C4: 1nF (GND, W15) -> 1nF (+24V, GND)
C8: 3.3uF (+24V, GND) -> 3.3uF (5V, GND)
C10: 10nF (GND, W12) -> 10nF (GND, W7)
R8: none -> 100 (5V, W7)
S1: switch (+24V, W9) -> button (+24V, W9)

================================

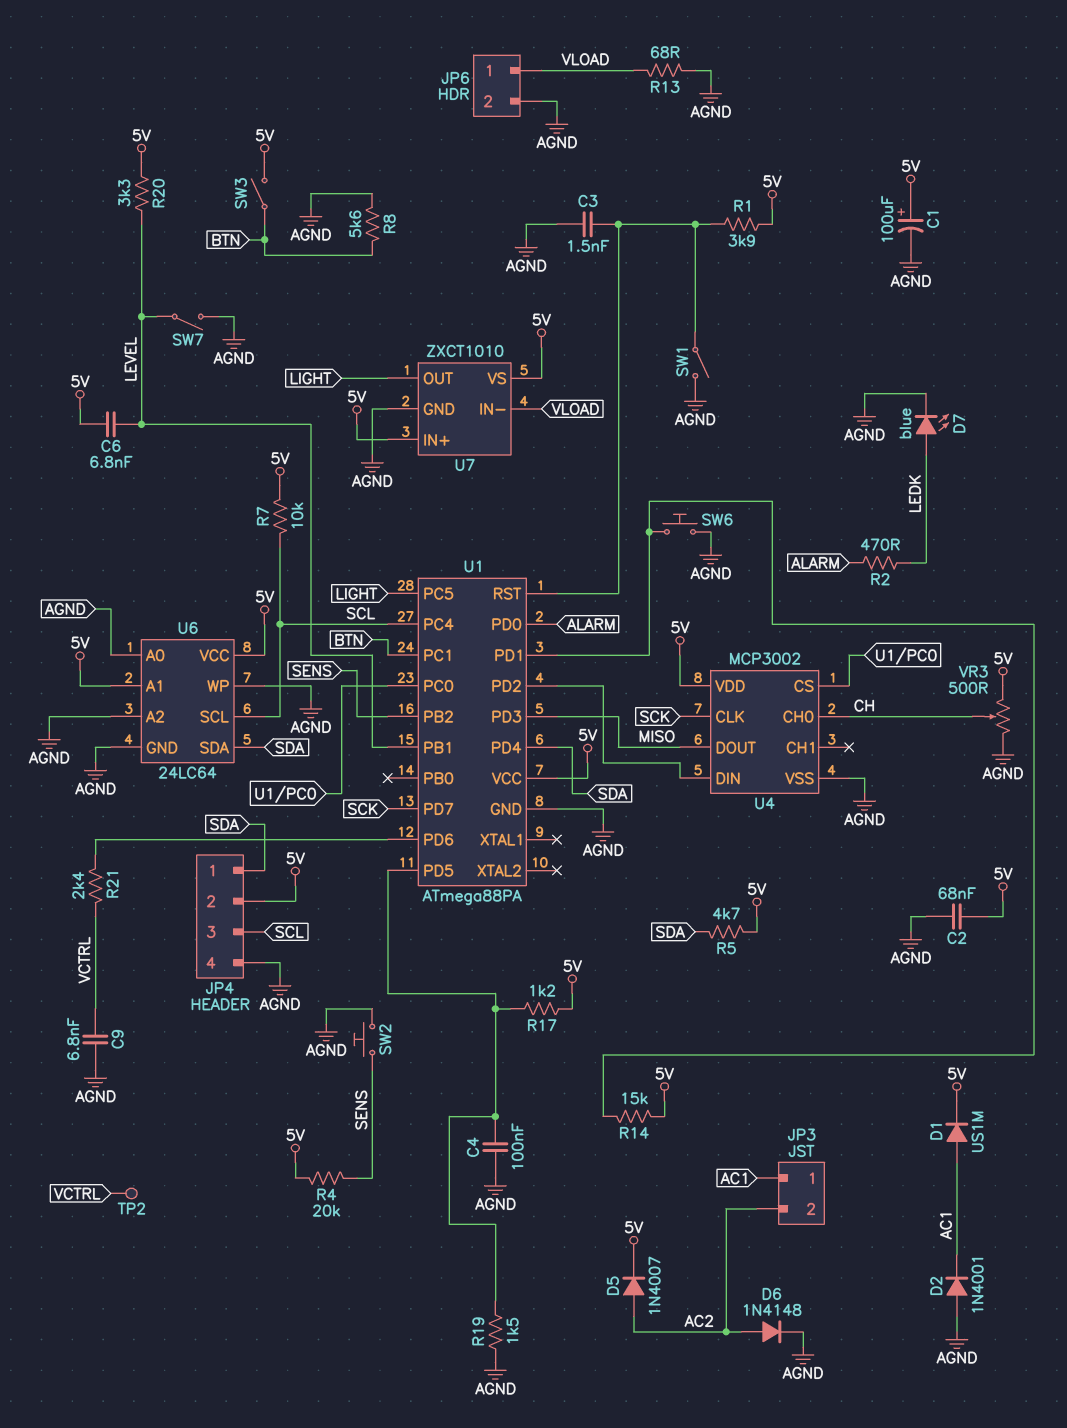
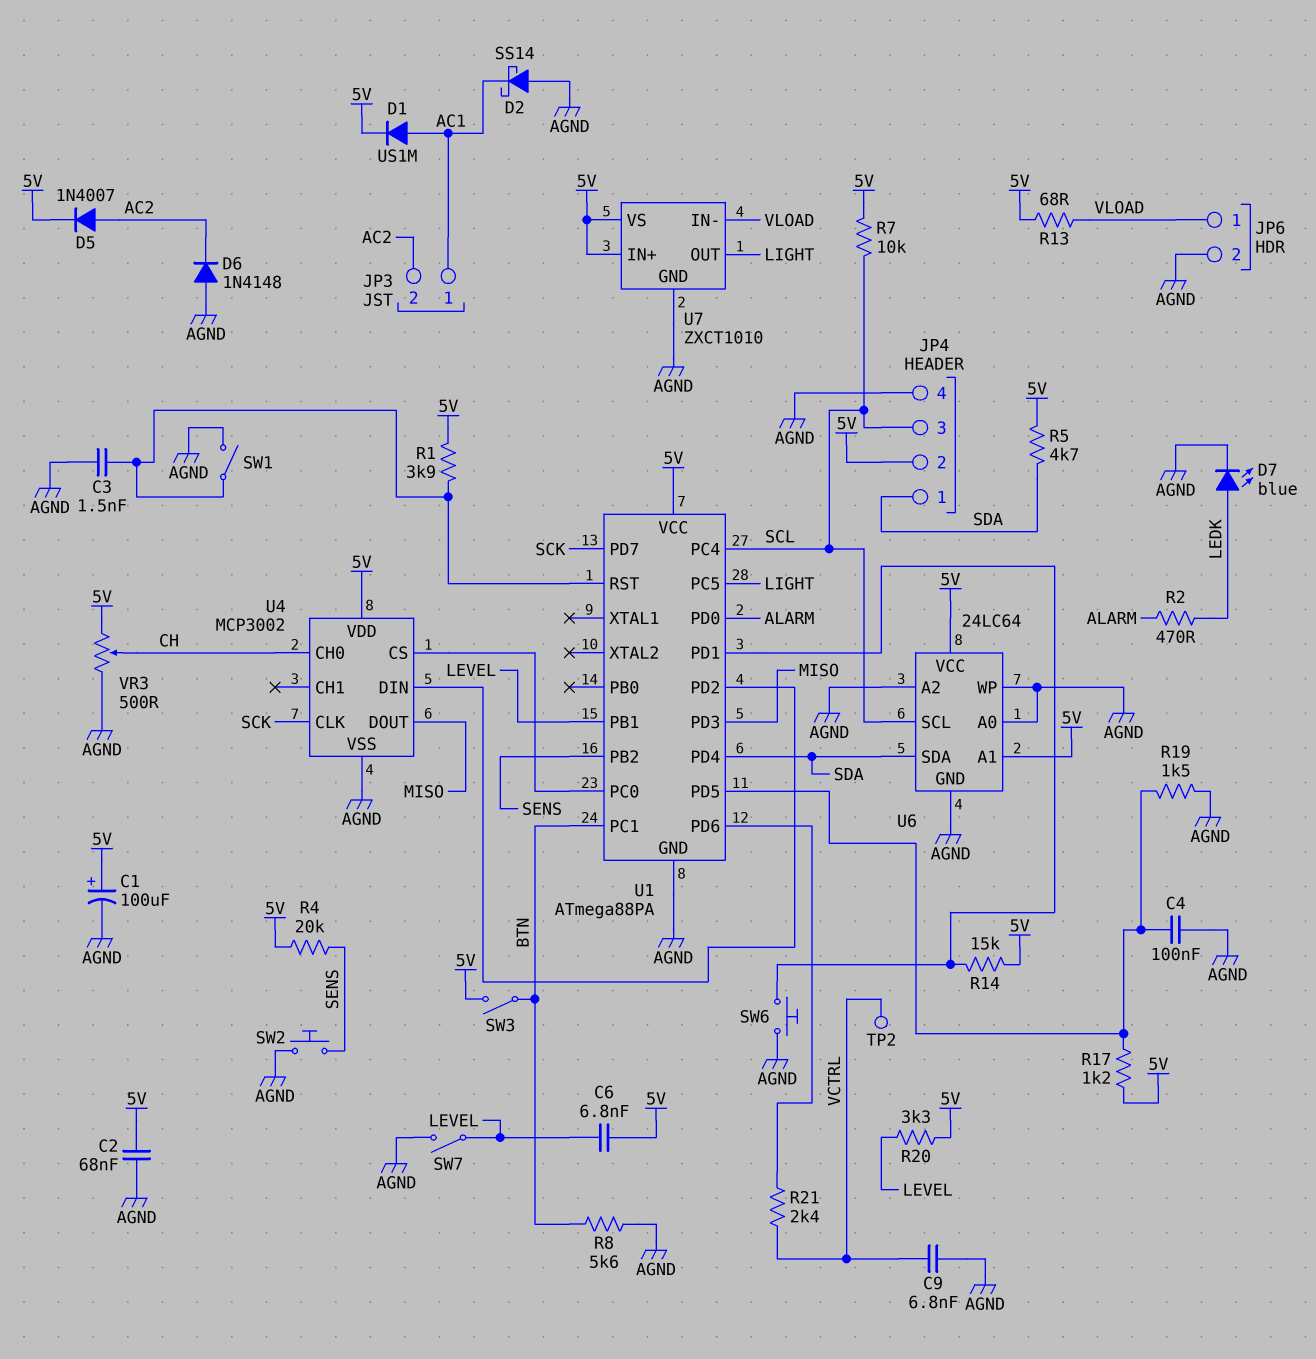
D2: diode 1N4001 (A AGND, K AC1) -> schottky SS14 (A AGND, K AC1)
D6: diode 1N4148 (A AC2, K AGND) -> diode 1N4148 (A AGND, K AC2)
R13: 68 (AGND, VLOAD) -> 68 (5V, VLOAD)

================================

=== WHAT THE EXERCISE ASKS ===
Above are the records; copy exactly the lines from the line with "C4: 1nF (GND, W15) -> 1nF (+24V, GND)" through the line with "S1: switch (+24V, W9) -> button (+24V, W9)", both included.

=== RESULT ===
C4: 1nF (GND, W15) -> 1nF (+24V, GND)
C8: 3.3uF (+24V, GND) -> 3.3uF (5V, GND)
C10: 10nF (GND, W12) -> 10nF (GND, W7)
R8: none -> 100 (5V, W7)
S1: switch (+24V, W9) -> button (+24V, W9)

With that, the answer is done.